> _Prompt_:
Although the records contain pictures, repeat only the text of every line exactly.

> _Supplied records_:
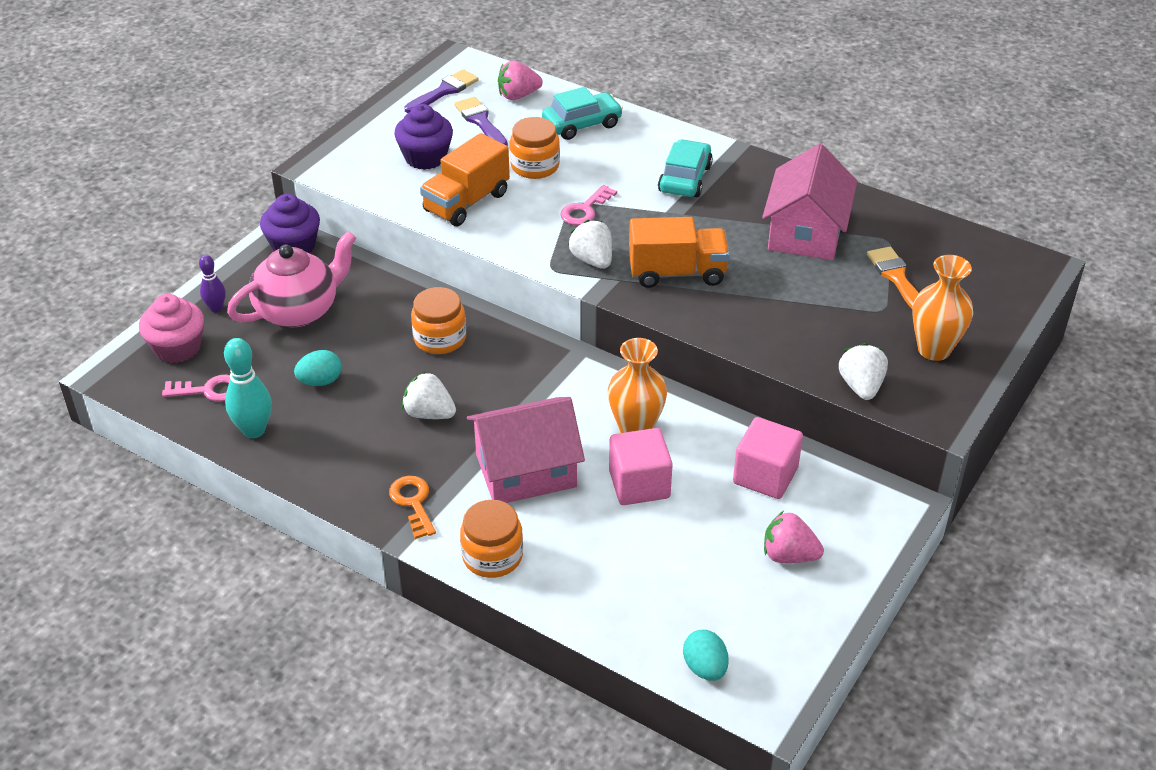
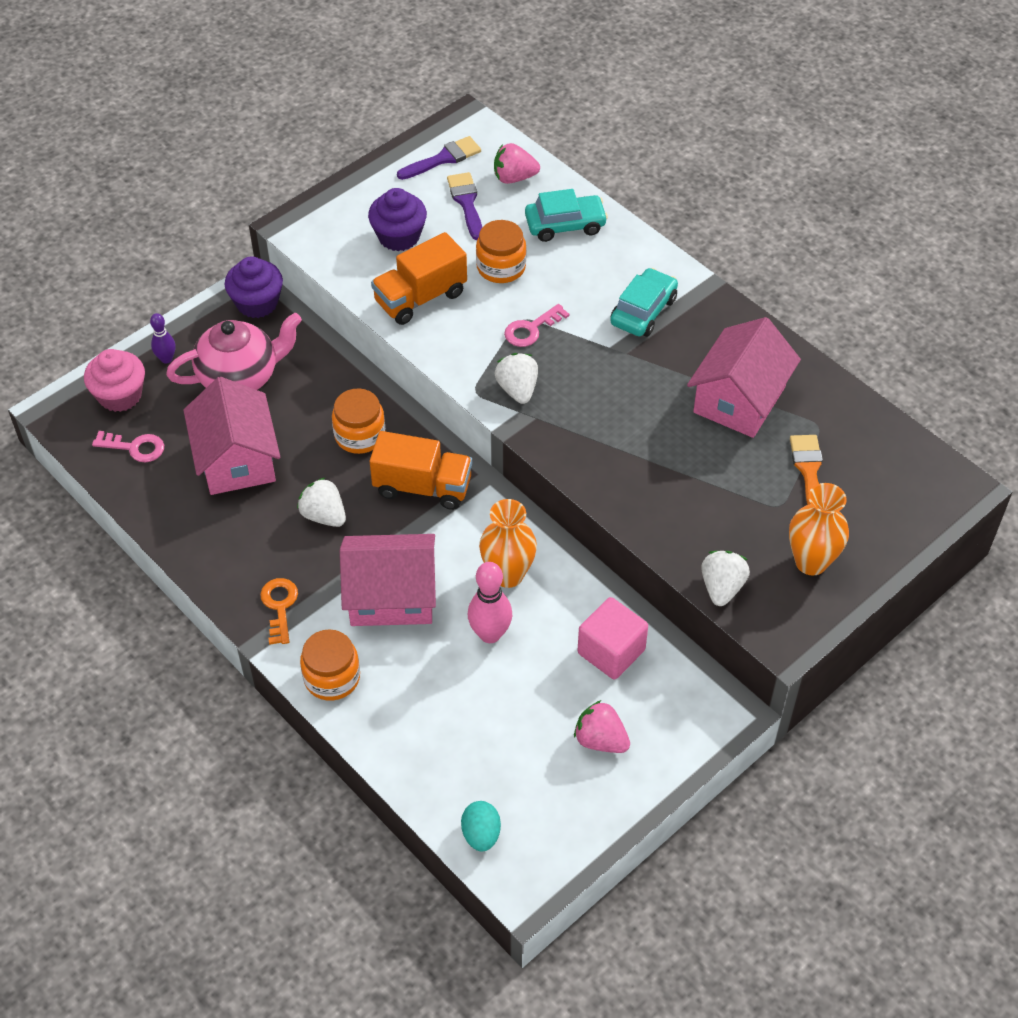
camera: 15 degrees right, 10 degrees up
(254, 430) = (162, 499): turquoise bowling pin -> none
(320, 381) = (236, 459): turquoise egg -> pink house
(639, 484) = (490, 634): pink cube -> pink bowling pin
(677, 273) = (594, 421): orange truck -> orange truck (423, 487)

> _Written answer_:
camera: 15 degrees right, 10 degrees up
(254, 430) = (162, 499): turquoise bowling pin -> none
(320, 381) = (236, 459): turquoise egg -> pink house
(639, 484) = (490, 634): pink cube -> pink bowling pin
(677, 273) = (594, 421): orange truck -> orange truck (423, 487)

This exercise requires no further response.